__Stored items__
↓↓↓
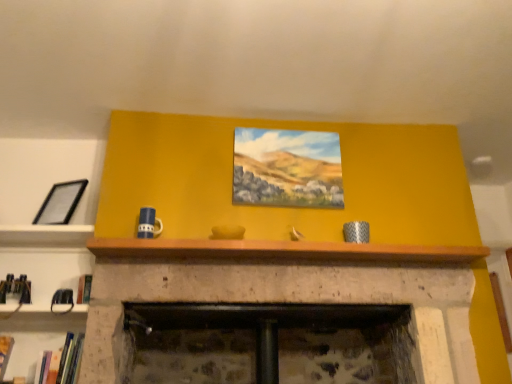
Question: From a real-world perspective, is hardcover book at lower left, which appears as the second book when viewed from the right, under hardcover book at lower left, which is counted as the second book, starting from the left?

Choices:
 (A) no
 (B) yes

Answer: (B)

Question: Is hardcover book at lower left, the 1th book viewed from the left, smaller than hardcover book at lower left, placed as the 1th book when sorted from right to left?

Choices:
 (A) yes
 (B) no

Answer: (A)

Question: Is the surface of hardcover book at lower left, which appears as the second book when viewed from the right, in direct contact with hardcover book at lower left, which is counted as the second book, starting from the left?

Choices:
 (A) no
 (B) yes

Answer: (A)

Question: Is hardcover book at lower left, which is counted as the second book, starting from the left, surrounded by hardcover book at lower left, which appears as the second book when viewed from the right?

Choices:
 (A) yes
 (B) no

Answer: (B)

Question: Is hardcover book at lower left, the 1th book viewed from the left, thinner than hardcover book at lower left, placed as the 1th book when sorted from right to left?

Choices:
 (A) yes
 (B) no

Answer: (A)

Question: Does hardcover book at lower left, which appears as the second book when viewed from the right, have a larger size compared to hardcover book at lower left, which is counted as the second book, starting from the left?

Choices:
 (A) no
 (B) yes

Answer: (A)

Question: From a real-world perspective, is hardcover book at lower left, the 1th book viewed from the left, on top of oil painting at center, which is counted as the first picture frame, starting from the right?

Choices:
 (A) no
 (B) yes

Answer: (A)

Question: Can you confirm if hardcover book at lower left, the 1th book viewed from the left, is positioned to the right of oil painting at center, placed as the 2th picture frame when sorted from left to right?

Choices:
 (A) yes
 (B) no

Answer: (B)

Question: Is hardcover book at lower left, which appears as the second book when viewed from the right, beside oil painting at center, which is counted as the first picture frame, starting from the right?

Choices:
 (A) yes
 (B) no

Answer: (B)

Question: Does hardcover book at lower left, which appears as the second book when viewed from the right, have a greater width compared to oil painting at center, which is counted as the first picture frame, starting from the right?

Choices:
 (A) yes
 (B) no

Answer: (A)

Question: Is hardcover book at lower left, the 1th book viewed from the left, turned away from oil painting at center, which is counted as the first picture frame, starting from the right?

Choices:
 (A) no
 (B) yes

Answer: (A)

Question: Is hardcover book at lower left, which appears as the second book when viewed from the right, taller than oil painting at center, placed as the 2th picture frame when sorted from left to right?

Choices:
 (A) yes
 (B) no

Answer: (B)

Question: Could you tell me if wooden at upper center is turned towards hardcover book at lower left, which appears as the second book when viewed from the right?

Choices:
 (A) yes
 (B) no

Answer: (B)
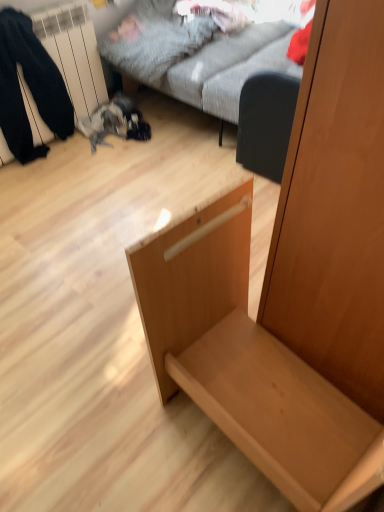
↑↑↑
__WORK TO COMPLETE__
Recast the entries from their start through the line containing "Question: Is hardcover book at lower left, which is" as a numbered list, with blank lines dropped. Leave the pictures out of the answer.

__SOLUTION BELOW__
1. Question: From a real-world perspective, is hardcover book at lower left, which appears as the second book when viewed from the right, under hardcover book at lower left, which is counted as the second book, starting from the left?
2. Choices:
3.  (A) no
4.  (B) yes
5. Answer: (B)
6. Question: Is hardcover book at lower left, the 1th book viewed from the left, smaller than hardcover book at lower left, placed as the 1th book when sorted from right to left?
7. Choices:
8.  (A) yes
9.  (B) no
10. Answer: (A)
11. Question: Is the surface of hardcover book at lower left, which appears as the second book when viewed from the right, in direct contact with hardcover book at lower left, which is counted as the second book, starting from the left?
12. Choices:
13.  (A) no
14.  (B) yes
15. Answer: (A)
16. Question: Is hardcover book at lower left, which is counted as the second book, starting from the left, surrounded by hardcover book at lower left, which appears as the second book when viewed from the right?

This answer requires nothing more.